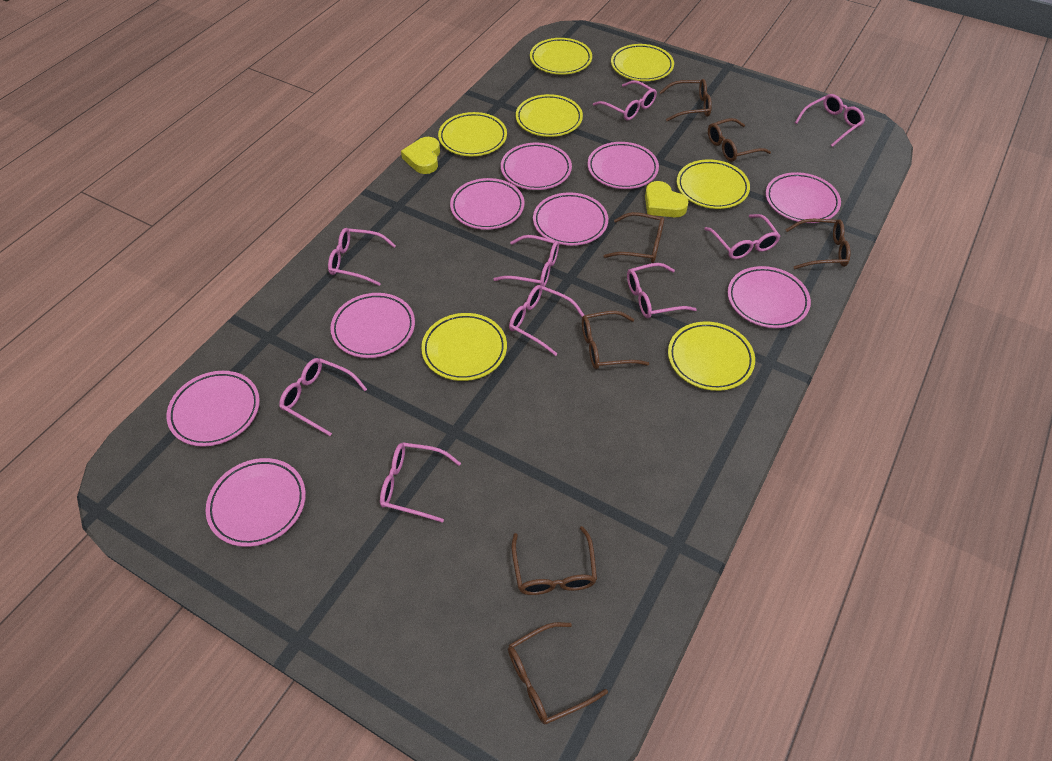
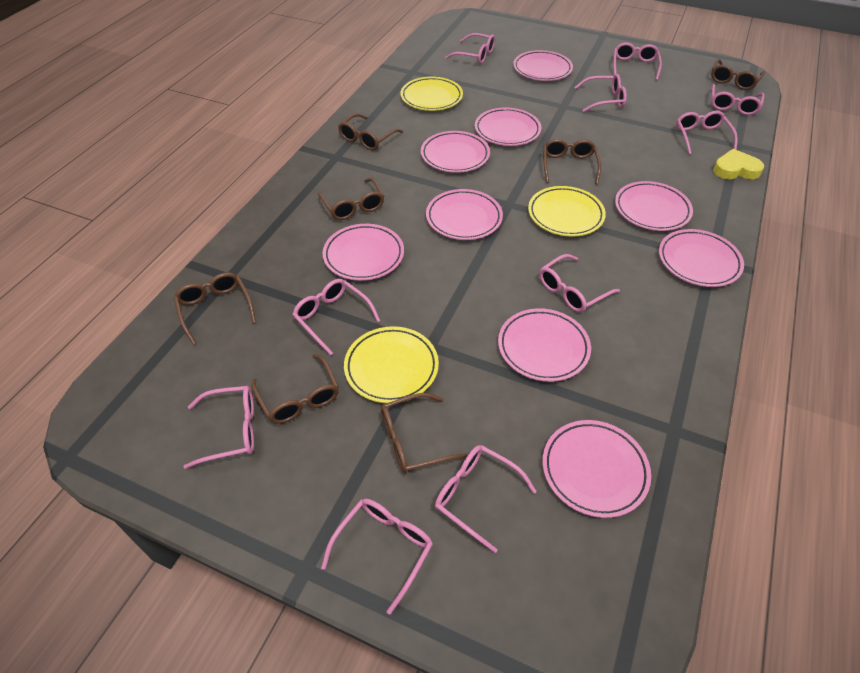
pink glasses: 9 -> 10
yellow heart: 2 -> 1
yellow plate: 7 -> 3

- EXERCISE -
What is needed is a verbatim copy of the material, minus its pictures.

- ANSWER TO THE PROBLEM -
pink glasses: 9 -> 10
yellow heart: 2 -> 1
yellow plate: 7 -> 3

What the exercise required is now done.